» **Try it**: Count every line in the entries below that contains the word "cactus", and give only that number.

Items from a dataset

□ □ □ □ □ □ □

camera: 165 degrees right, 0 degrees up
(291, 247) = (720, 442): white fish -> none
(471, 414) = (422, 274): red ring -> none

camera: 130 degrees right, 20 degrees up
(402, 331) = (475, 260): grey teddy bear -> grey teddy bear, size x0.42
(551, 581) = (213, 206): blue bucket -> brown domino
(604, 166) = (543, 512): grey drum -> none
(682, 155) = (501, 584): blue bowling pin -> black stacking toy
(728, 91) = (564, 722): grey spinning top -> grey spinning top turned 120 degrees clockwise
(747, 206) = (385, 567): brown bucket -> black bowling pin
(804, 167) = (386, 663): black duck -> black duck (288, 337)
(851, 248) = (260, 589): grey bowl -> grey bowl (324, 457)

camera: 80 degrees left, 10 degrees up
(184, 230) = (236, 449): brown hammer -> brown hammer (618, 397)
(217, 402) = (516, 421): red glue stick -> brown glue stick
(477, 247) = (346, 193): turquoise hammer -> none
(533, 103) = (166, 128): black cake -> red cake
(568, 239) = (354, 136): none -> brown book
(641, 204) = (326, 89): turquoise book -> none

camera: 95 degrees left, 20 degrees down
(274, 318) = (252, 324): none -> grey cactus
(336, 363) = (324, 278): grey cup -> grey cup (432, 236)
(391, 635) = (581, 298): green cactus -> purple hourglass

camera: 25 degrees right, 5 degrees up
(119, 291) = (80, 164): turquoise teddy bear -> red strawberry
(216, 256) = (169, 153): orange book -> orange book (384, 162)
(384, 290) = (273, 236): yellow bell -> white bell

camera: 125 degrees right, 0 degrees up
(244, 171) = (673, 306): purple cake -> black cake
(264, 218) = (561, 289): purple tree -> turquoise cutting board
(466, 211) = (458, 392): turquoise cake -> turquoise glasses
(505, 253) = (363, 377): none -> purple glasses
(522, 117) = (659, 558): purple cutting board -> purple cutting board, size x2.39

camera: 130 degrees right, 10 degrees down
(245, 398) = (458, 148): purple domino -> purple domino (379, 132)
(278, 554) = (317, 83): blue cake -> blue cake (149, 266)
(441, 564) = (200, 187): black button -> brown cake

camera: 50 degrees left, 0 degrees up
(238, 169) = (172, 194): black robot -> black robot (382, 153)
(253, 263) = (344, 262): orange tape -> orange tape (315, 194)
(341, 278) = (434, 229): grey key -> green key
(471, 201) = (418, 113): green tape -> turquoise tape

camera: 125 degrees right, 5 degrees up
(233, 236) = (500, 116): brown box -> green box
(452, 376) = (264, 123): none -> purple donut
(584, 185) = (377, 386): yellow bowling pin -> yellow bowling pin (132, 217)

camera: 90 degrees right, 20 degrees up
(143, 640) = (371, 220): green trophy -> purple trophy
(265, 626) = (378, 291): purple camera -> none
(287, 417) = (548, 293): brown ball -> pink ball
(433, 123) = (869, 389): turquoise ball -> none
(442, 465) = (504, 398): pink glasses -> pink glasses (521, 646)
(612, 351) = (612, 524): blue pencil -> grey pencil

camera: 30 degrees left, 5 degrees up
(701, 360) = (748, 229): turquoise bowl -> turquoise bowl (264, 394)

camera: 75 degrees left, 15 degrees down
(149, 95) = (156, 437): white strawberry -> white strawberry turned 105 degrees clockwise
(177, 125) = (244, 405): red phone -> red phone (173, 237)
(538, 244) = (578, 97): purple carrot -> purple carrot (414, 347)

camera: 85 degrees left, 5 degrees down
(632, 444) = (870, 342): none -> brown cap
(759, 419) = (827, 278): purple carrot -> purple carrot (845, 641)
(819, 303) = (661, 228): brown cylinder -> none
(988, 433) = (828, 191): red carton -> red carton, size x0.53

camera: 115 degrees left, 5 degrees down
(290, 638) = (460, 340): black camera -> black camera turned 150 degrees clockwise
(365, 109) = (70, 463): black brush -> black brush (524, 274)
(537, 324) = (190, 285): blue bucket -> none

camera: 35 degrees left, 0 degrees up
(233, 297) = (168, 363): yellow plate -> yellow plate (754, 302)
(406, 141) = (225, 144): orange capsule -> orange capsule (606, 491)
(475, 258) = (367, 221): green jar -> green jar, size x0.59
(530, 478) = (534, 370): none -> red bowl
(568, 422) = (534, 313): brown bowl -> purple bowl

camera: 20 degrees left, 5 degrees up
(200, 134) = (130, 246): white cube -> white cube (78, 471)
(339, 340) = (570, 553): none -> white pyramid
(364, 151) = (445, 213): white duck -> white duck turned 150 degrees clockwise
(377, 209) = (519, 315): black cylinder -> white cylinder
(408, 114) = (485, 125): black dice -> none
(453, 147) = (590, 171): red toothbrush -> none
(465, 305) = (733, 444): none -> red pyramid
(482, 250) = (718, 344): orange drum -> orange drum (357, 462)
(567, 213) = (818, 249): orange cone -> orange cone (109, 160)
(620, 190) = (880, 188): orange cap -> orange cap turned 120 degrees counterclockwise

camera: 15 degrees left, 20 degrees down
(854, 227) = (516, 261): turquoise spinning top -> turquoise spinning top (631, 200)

□ □ □ □ □ □ □

» **Response**: 2